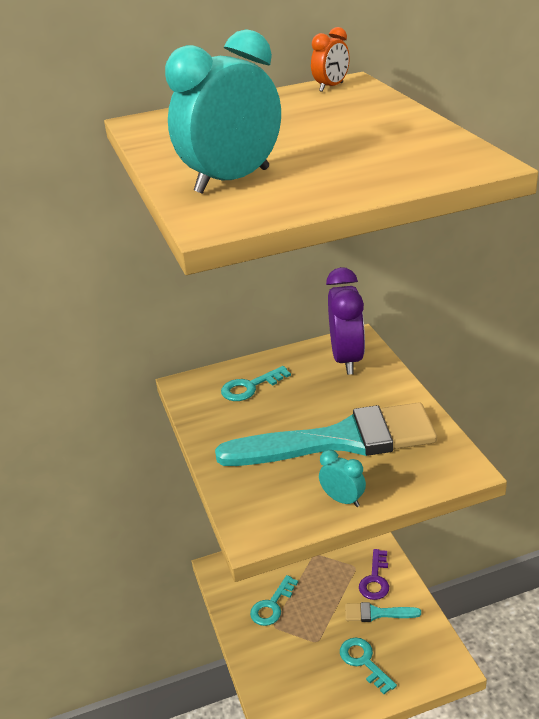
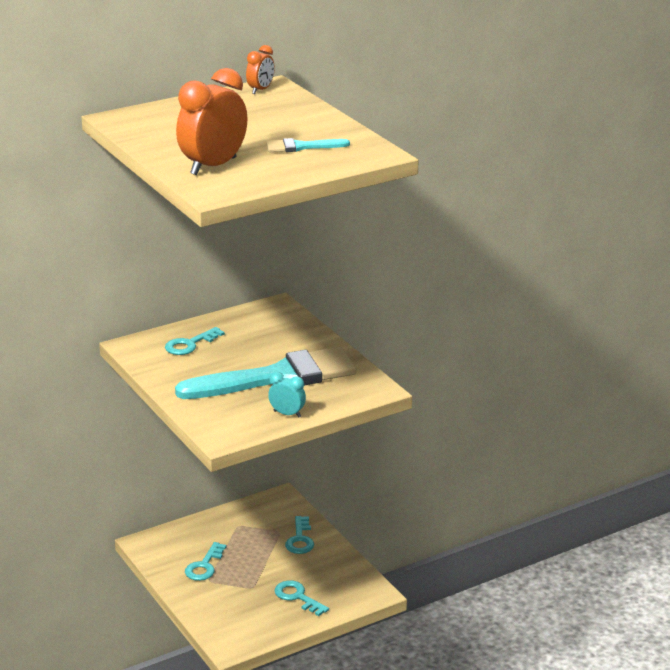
camera: 15 degrees left, 5 degrees down
(232, 181) = (213, 166): turquoise clock -> orange clock
(347, 359) = (272, 320): purple clock -> none
(375, 579) = (300, 539): purple key -> turquoise key
(377, 613) = (304, 563): turquoise brush -> turquoise brush (301, 147)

» Your instructions
Could you copy each line in the listing above that includes the word "turquoise"?

» Solution to this problem
(232, 181) = (213, 166): turquoise clock -> orange clock
(375, 579) = (300, 539): purple key -> turquoise key
(377, 613) = (304, 563): turquoise brush -> turquoise brush (301, 147)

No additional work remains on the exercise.